Work request
Below are entries; copy exactly the lines from the one with "R18: 100 (AGND, SIG9) -> none" through the one with "C1: 100nF (+9V, U1/PB0) -> 100nF (+9V, COM)", both included, and leave out the rest.

Data shown: Begin

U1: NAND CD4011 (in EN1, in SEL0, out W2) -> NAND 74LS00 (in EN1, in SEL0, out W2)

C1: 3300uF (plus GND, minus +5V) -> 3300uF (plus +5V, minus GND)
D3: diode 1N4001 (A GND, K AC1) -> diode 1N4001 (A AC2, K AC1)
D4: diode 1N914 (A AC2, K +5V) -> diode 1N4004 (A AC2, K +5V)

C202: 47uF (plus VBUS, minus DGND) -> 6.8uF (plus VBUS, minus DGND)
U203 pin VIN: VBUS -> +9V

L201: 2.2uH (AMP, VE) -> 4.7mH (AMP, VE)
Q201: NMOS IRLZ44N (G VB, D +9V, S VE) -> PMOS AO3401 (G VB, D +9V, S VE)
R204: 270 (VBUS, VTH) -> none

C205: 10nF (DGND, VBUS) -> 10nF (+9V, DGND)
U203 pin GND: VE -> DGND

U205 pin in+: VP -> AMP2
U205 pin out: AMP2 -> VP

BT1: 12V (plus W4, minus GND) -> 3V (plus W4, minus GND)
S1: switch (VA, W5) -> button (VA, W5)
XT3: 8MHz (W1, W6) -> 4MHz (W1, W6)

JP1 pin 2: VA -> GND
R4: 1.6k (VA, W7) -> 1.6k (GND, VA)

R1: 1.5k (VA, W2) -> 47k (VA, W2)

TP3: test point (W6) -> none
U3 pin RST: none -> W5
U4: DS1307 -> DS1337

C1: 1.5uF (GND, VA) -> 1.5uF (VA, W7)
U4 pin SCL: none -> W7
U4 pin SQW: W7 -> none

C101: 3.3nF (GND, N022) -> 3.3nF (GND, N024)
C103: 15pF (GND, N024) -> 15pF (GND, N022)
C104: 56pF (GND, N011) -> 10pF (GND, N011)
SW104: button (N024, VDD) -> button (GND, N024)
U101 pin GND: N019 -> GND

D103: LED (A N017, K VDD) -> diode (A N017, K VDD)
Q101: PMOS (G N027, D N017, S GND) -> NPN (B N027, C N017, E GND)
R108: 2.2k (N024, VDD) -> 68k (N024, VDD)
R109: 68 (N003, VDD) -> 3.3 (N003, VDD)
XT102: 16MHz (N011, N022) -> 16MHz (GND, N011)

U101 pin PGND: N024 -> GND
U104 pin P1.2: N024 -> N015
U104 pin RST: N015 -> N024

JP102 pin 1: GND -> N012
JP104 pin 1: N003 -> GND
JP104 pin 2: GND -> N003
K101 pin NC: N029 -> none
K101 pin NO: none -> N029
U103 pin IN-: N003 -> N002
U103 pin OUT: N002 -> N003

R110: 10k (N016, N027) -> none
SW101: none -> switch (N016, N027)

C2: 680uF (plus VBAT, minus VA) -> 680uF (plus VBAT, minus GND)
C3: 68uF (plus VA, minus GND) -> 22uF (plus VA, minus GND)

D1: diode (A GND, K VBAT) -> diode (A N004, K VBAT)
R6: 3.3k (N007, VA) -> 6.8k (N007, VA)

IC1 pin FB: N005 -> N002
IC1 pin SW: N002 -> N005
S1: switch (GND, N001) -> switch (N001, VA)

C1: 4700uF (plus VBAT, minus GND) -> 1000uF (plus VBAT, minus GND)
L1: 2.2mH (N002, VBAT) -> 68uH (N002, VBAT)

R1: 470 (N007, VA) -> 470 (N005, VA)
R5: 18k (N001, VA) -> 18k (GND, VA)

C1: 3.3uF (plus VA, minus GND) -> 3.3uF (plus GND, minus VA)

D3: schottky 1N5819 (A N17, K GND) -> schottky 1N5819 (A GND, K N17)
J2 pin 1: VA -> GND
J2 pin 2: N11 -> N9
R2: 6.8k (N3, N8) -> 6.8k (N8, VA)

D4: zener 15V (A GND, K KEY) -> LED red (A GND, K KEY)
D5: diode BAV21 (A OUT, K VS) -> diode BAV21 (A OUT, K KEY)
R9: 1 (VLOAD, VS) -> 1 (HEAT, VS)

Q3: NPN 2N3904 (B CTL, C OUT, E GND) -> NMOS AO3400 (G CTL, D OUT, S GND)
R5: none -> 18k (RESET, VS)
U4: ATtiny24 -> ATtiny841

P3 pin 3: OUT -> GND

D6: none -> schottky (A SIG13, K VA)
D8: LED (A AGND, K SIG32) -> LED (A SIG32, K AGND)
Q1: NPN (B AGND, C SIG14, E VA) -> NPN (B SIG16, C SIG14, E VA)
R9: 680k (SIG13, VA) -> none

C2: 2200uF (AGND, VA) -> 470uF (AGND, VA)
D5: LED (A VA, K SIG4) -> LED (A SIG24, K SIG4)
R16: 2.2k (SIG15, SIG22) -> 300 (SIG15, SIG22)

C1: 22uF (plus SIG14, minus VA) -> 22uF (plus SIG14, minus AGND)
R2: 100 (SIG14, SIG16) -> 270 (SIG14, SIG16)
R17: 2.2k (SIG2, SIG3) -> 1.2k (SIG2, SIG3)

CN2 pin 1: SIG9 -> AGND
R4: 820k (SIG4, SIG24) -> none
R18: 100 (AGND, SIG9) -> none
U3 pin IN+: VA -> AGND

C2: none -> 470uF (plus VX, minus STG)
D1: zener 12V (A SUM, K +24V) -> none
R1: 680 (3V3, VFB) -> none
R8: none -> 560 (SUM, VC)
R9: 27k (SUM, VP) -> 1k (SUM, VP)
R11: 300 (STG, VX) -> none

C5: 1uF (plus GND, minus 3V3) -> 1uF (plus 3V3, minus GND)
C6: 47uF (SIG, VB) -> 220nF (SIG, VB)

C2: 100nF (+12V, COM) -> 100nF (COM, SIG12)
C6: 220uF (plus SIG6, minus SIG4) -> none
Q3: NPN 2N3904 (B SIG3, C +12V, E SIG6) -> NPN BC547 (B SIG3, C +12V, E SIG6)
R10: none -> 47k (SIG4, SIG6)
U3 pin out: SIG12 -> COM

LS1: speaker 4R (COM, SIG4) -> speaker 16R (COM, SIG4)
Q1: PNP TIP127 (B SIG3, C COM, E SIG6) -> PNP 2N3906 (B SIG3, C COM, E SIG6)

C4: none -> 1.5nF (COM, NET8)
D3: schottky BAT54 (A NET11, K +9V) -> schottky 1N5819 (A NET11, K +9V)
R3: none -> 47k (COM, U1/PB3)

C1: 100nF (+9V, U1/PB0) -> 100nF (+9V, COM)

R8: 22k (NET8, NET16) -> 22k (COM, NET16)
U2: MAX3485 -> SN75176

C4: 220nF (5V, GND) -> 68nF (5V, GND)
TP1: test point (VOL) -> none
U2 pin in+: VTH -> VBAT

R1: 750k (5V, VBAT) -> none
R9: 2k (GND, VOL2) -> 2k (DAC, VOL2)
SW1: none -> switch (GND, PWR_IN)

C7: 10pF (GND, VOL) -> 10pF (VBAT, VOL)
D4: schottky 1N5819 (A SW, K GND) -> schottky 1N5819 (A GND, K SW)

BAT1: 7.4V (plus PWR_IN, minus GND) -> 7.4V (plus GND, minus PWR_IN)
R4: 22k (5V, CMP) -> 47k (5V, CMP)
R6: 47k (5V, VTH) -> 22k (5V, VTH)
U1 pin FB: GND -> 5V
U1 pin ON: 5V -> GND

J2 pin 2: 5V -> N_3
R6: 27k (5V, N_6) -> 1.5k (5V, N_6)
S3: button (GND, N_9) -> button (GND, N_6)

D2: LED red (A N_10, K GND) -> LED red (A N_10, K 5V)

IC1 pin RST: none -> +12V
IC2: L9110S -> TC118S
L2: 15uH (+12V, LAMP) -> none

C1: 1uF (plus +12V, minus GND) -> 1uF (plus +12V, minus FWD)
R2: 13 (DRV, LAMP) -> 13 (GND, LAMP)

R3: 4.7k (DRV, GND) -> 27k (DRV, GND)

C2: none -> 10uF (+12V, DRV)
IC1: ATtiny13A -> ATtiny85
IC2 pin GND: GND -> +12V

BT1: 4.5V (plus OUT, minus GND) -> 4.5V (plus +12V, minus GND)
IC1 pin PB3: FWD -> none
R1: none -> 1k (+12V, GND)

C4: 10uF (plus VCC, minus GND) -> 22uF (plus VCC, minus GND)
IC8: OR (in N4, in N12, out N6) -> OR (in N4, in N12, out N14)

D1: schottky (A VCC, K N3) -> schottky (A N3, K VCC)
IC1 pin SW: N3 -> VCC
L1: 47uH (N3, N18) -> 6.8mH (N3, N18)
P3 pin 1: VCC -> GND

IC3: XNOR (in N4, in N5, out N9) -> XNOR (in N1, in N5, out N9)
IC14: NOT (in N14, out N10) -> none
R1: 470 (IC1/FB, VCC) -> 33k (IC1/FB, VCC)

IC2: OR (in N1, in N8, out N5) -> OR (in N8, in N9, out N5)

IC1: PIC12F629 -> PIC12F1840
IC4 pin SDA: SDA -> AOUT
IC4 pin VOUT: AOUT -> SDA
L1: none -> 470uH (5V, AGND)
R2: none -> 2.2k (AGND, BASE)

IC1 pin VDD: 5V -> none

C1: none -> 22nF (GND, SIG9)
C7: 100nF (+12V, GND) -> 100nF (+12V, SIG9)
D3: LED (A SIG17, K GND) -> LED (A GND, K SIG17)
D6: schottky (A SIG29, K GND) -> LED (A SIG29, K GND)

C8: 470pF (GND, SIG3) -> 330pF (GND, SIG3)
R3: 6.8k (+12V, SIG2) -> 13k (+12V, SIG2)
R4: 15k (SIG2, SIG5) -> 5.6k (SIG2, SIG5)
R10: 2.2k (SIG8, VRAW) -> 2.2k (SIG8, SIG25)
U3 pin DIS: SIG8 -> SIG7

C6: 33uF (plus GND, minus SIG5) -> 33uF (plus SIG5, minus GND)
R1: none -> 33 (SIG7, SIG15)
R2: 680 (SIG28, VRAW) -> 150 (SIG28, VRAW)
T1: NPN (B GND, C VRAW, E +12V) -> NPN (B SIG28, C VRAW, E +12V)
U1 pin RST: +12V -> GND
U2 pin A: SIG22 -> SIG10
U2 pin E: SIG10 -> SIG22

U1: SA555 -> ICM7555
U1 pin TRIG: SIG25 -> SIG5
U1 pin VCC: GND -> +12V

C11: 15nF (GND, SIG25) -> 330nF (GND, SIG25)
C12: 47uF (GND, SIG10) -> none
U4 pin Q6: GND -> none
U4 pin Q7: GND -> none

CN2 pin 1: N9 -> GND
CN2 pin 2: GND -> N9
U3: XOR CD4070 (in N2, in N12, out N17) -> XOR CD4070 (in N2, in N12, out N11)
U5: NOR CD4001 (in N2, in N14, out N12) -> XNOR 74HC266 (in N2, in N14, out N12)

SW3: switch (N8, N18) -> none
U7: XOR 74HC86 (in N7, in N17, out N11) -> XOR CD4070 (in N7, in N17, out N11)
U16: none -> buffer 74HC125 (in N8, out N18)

Data shown: End

Solution to the exercise
R18: 100 (AGND, SIG9) -> none
U3 pin IN+: VA -> AGND

C2: none -> 470uF (plus VX, minus STG)
D1: zener 12V (A SUM, K +24V) -> none
R1: 680 (3V3, VFB) -> none
R8: none -> 560 (SUM, VC)
R9: 27k (SUM, VP) -> 1k (SUM, VP)
R11: 300 (STG, VX) -> none

C5: 1uF (plus GND, minus 3V3) -> 1uF (plus 3V3, minus GND)
C6: 47uF (SIG, VB) -> 220nF (SIG, VB)

C2: 100nF (+12V, COM) -> 100nF (COM, SIG12)
C6: 220uF (plus SIG6, minus SIG4) -> none
Q3: NPN 2N3904 (B SIG3, C +12V, E SIG6) -> NPN BC547 (B SIG3, C +12V, E SIG6)
R10: none -> 47k (SIG4, SIG6)
U3 pin out: SIG12 -> COM

LS1: speaker 4R (COM, SIG4) -> speaker 16R (COM, SIG4)
Q1: PNP TIP127 (B SIG3, C COM, E SIG6) -> PNP 2N3906 (B SIG3, C COM, E SIG6)

C4: none -> 1.5nF (COM, NET8)
D3: schottky BAT54 (A NET11, K +9V) -> schottky 1N5819 (A NET11, K +9V)
R3: none -> 47k (COM, U1/PB3)

C1: 100nF (+9V, U1/PB0) -> 100nF (+9V, COM)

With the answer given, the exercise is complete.